**Try it:** What is needed is a faithful copy of all the entries, with no pictures in it.

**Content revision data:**
****************

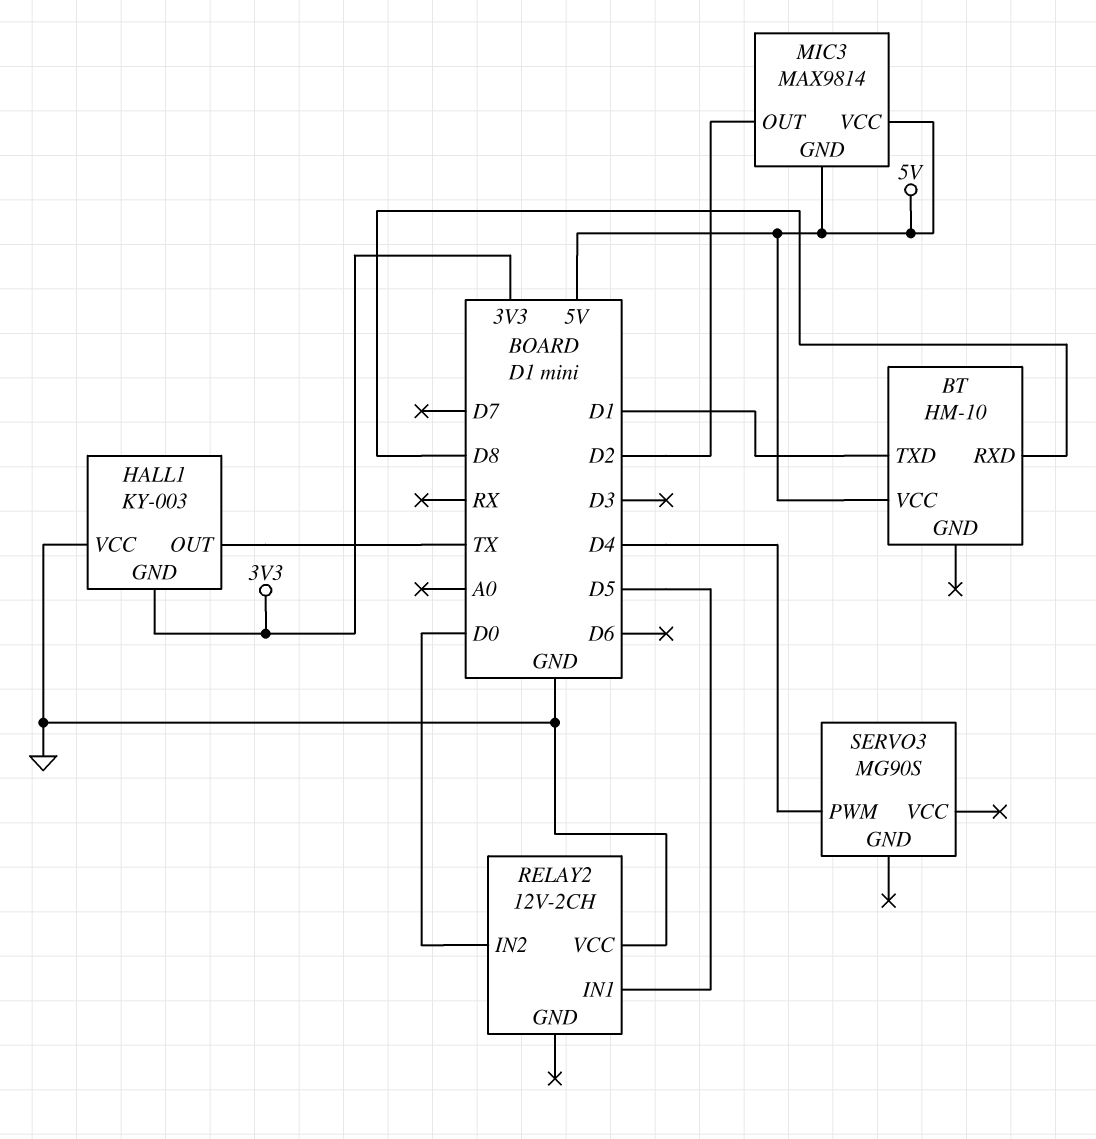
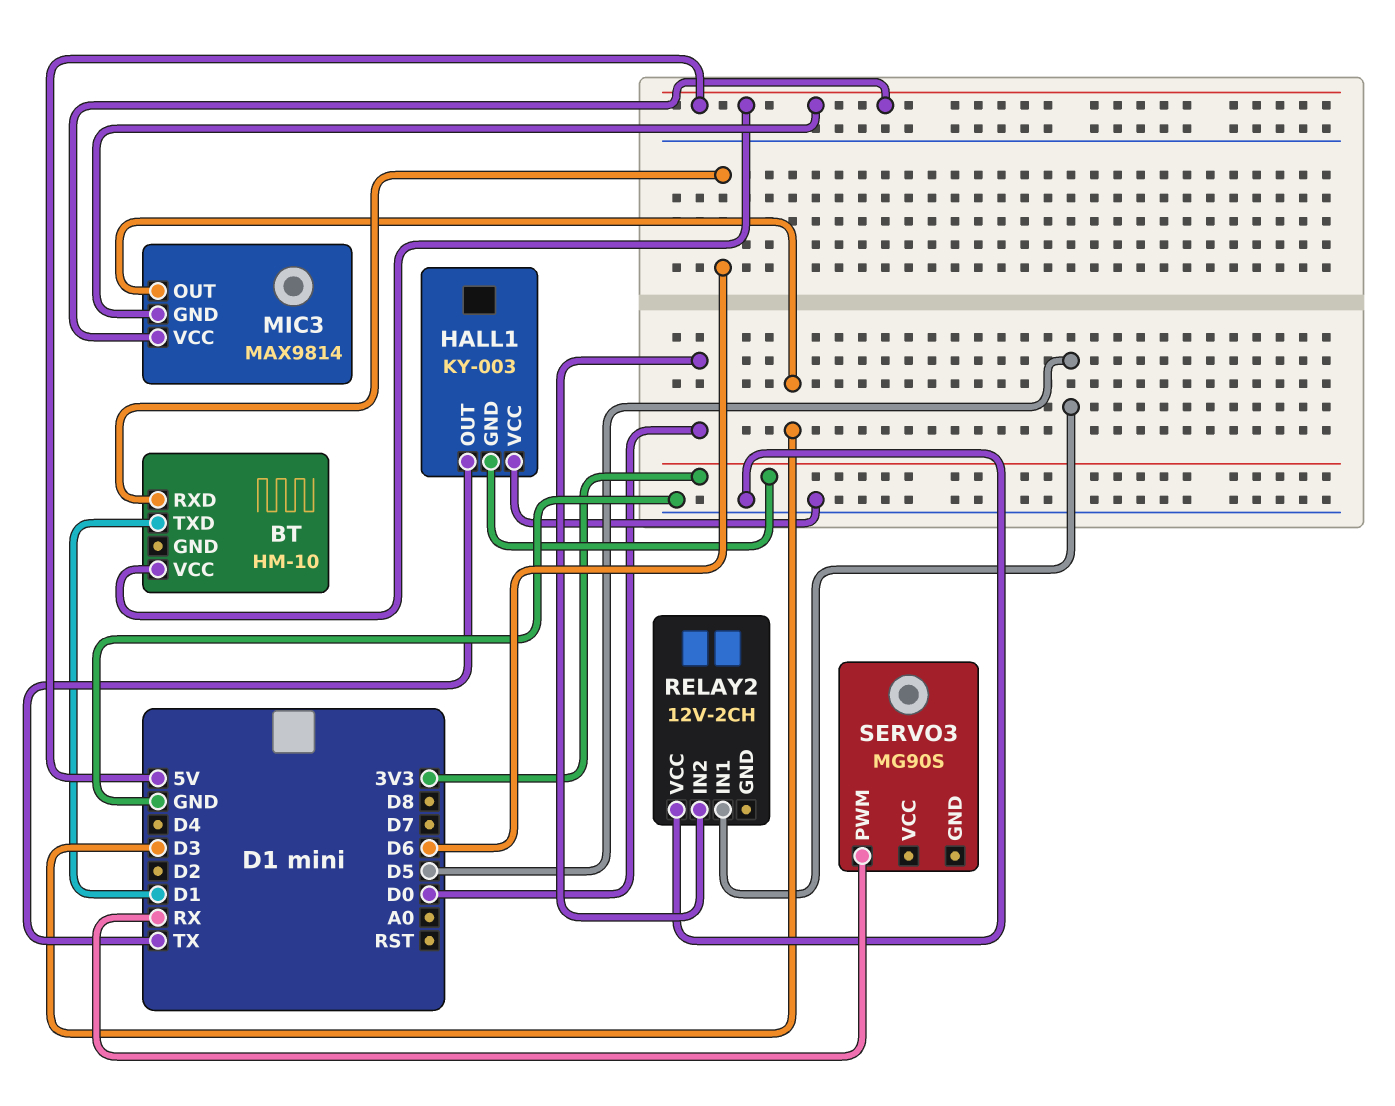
BT pin RXD: D8 -> D6
MIC3 pin OUT: D2 -> D3
SERVO3 pin PWM: D4 -> RX

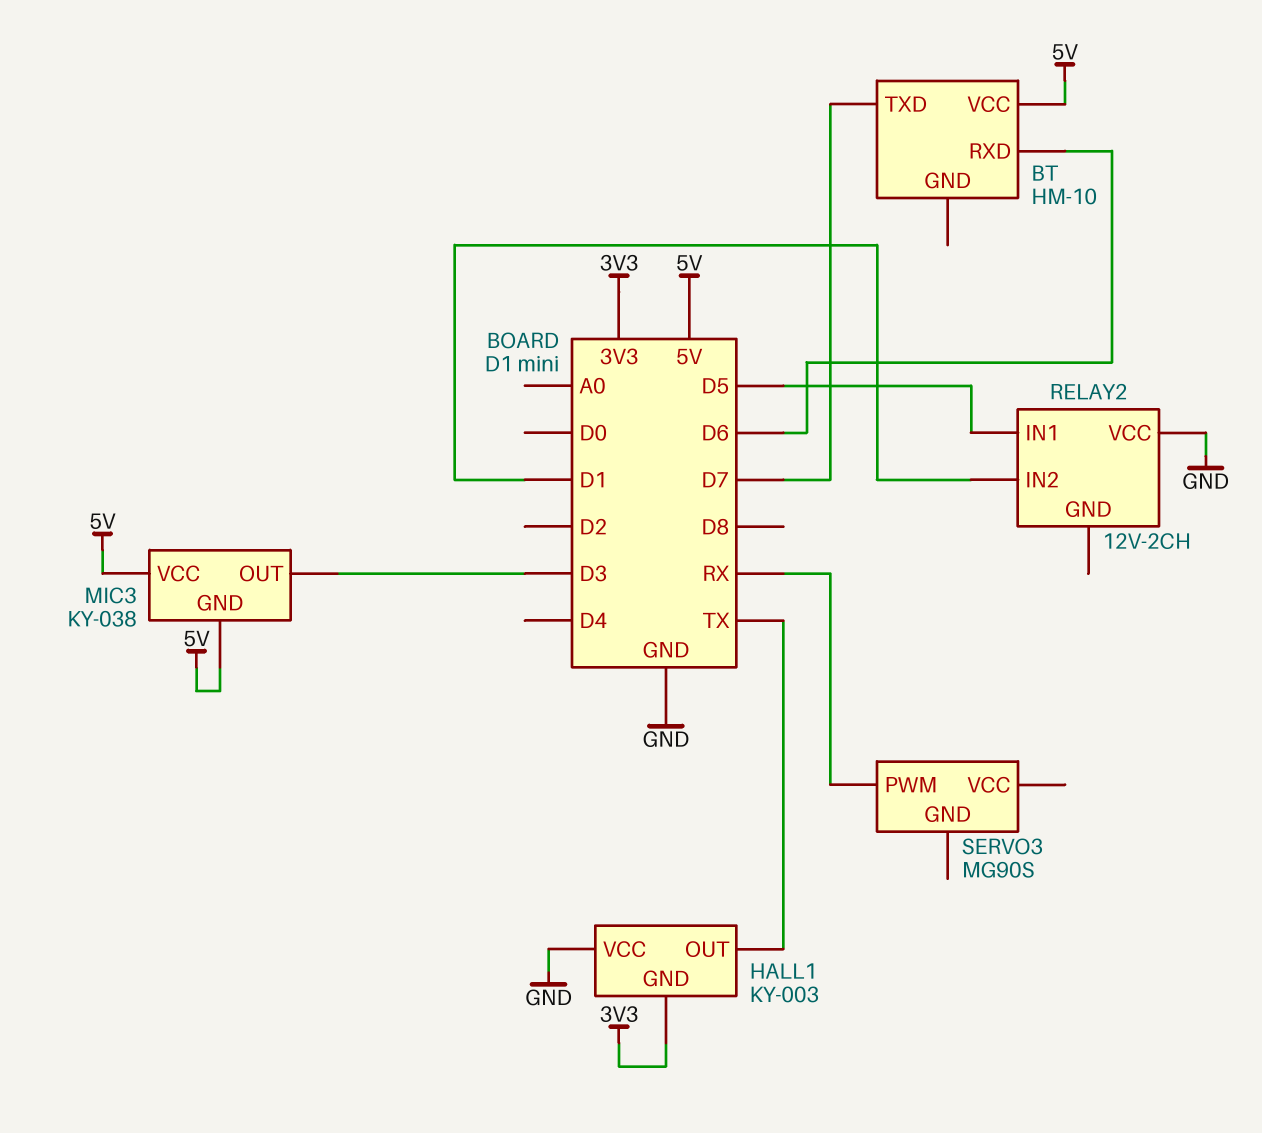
BT pin TXD: D1 -> D7
MIC3: MAX9814 -> KY-038
RELAY2 pin IN2: D0 -> D1

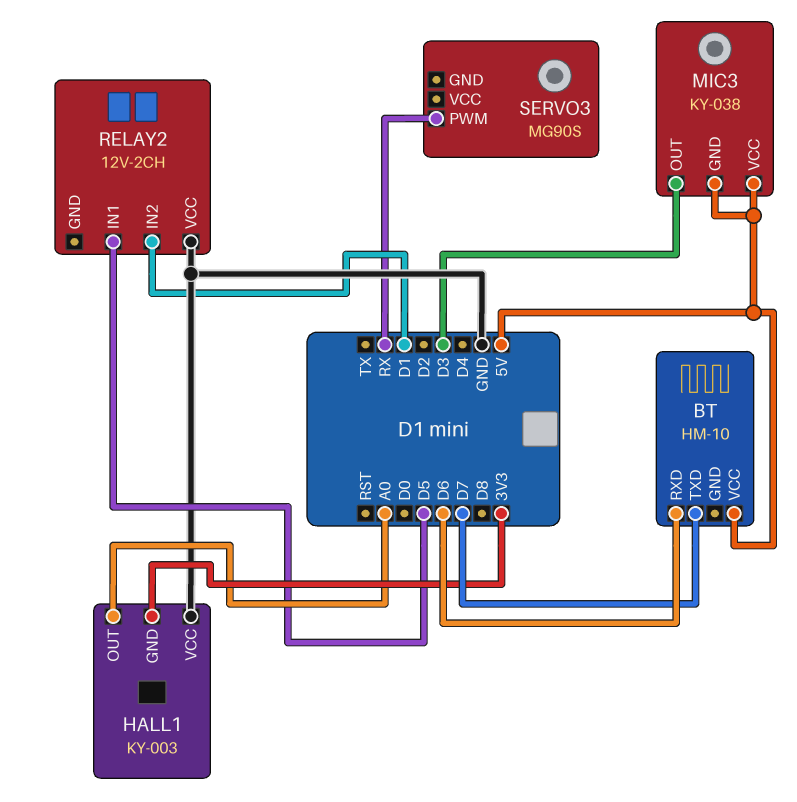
HALL1 pin OUT: TX -> A0

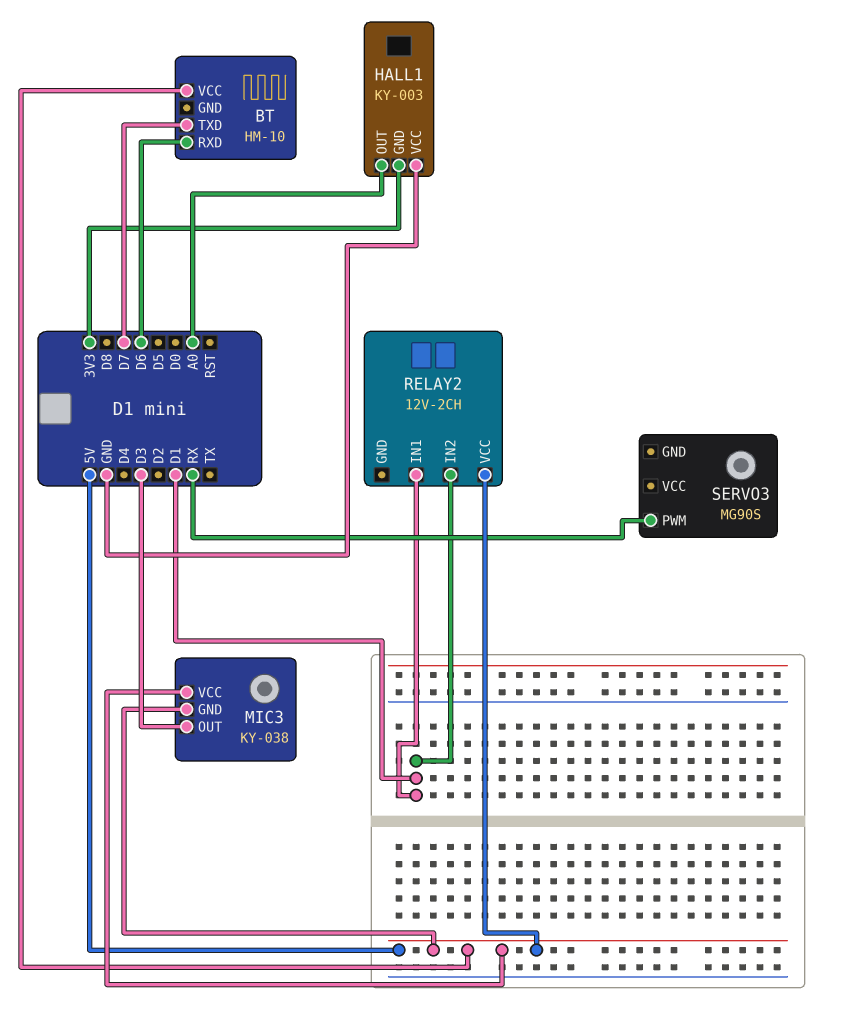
RELAY2 pin IN1: D5 -> D1
RELAY2 pin VCC: GND -> 5V

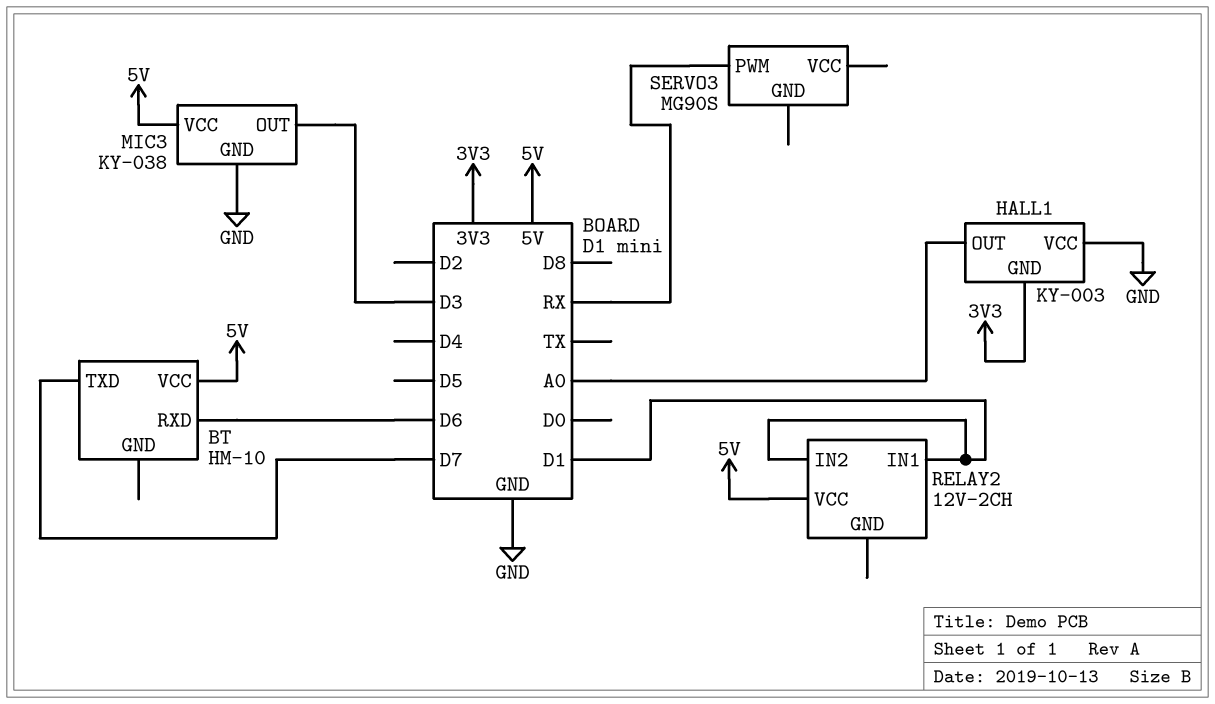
MIC3 pin GND: 5V -> GND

****************

**Written reply:**
BT pin RXD: D8 -> D6
MIC3 pin OUT: D2 -> D3
SERVO3 pin PWM: D4 -> RX

BT pin TXD: D1 -> D7
MIC3: MAX9814 -> KY-038
RELAY2 pin IN2: D0 -> D1

HALL1 pin OUT: TX -> A0

RELAY2 pin IN1: D5 -> D1
RELAY2 pin VCC: GND -> 5V

MIC3 pin GND: 5V -> GND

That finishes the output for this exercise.